— Problem requirements —
Using the data below, set down every line from the one containing "building: [102,337,137,361] -> none" through the one containing "building: [254,348,283,384] -> none", inclusive and unchanged. Pictures are to be skipped.

Records drawn from a dataset
=== Section Start ===

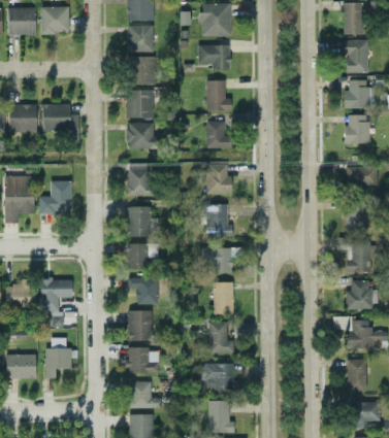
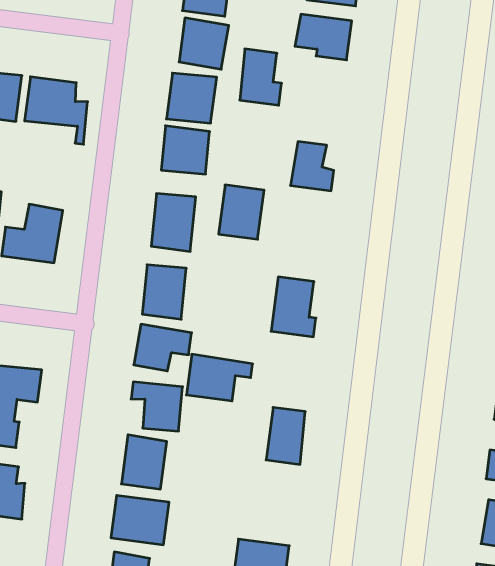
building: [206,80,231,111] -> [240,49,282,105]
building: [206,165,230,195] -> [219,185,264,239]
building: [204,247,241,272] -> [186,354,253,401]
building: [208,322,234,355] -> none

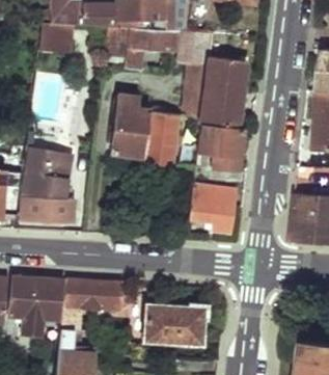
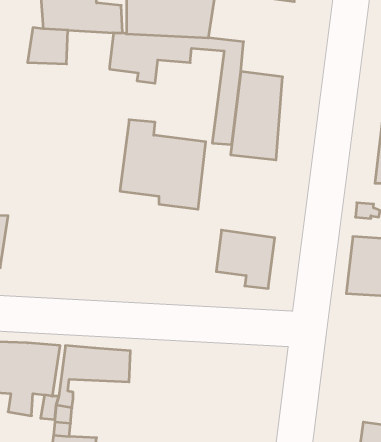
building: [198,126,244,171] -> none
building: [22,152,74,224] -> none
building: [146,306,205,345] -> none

=== Section End ===
=== Section Start ===

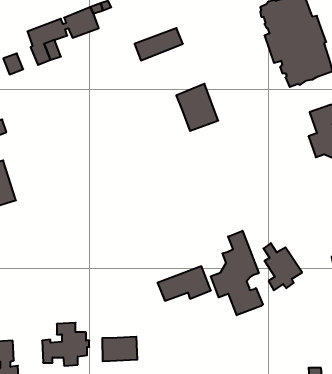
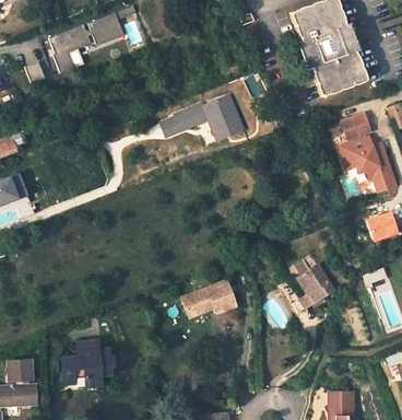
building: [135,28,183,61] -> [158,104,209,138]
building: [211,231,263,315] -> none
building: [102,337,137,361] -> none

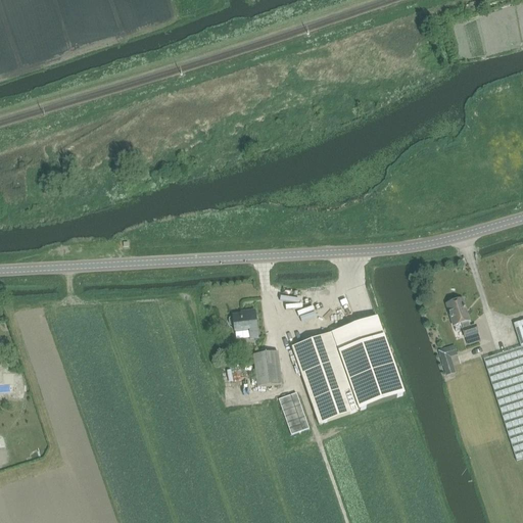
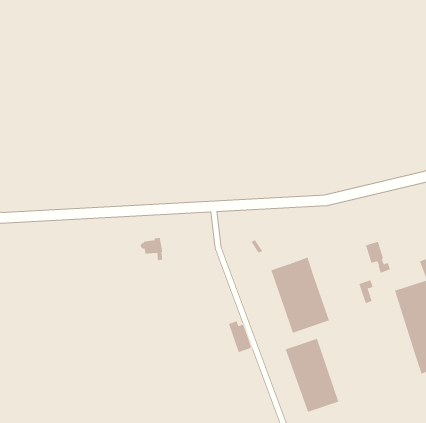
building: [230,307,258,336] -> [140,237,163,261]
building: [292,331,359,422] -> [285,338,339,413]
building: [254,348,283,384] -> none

=== Section End ===

— Result for this exercise —
building: [102,337,137,361] -> none

building: [230,307,258,336] -> [140,237,163,261]
building: [292,331,359,422] -> [285,338,339,413]
building: [254,348,283,384] -> none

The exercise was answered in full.